> [Information supplied]:
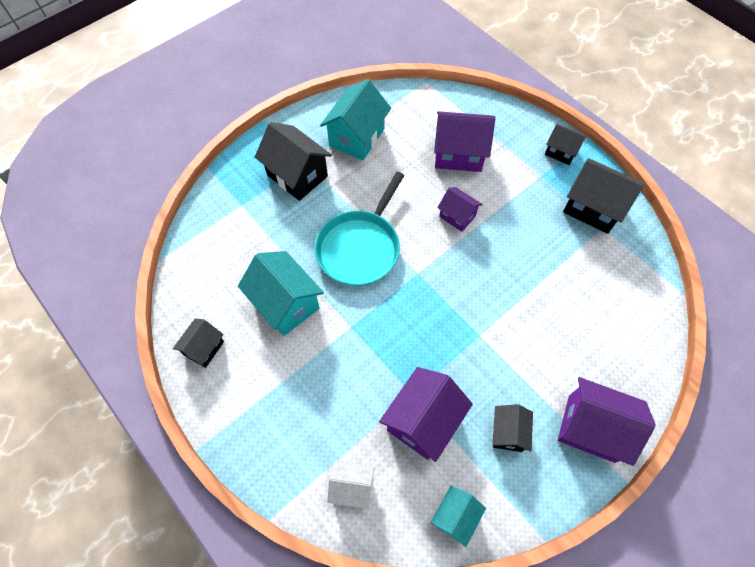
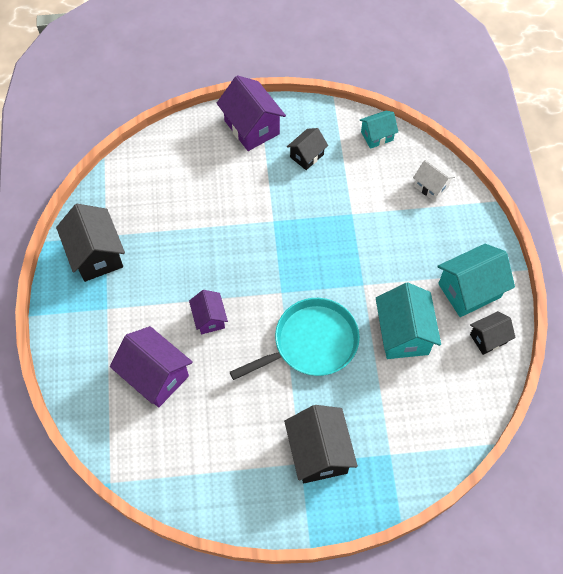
camera: 145 degrees left, 0 degrees up
(357, 137) = (233, 459): turquoise house -> turquoise house (469, 290)
(423, 421) = (357, 194): purple house -> none
(561, 152) = (67, 318): black house -> none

> [Work instructions]: Print the listing word for word, but omit the pictures.

> [Task result]:
camera: 145 degrees left, 0 degrees up
(357, 137) = (233, 459): turquoise house -> turquoise house (469, 290)
(423, 421) = (357, 194): purple house -> none
(561, 152) = (67, 318): black house -> none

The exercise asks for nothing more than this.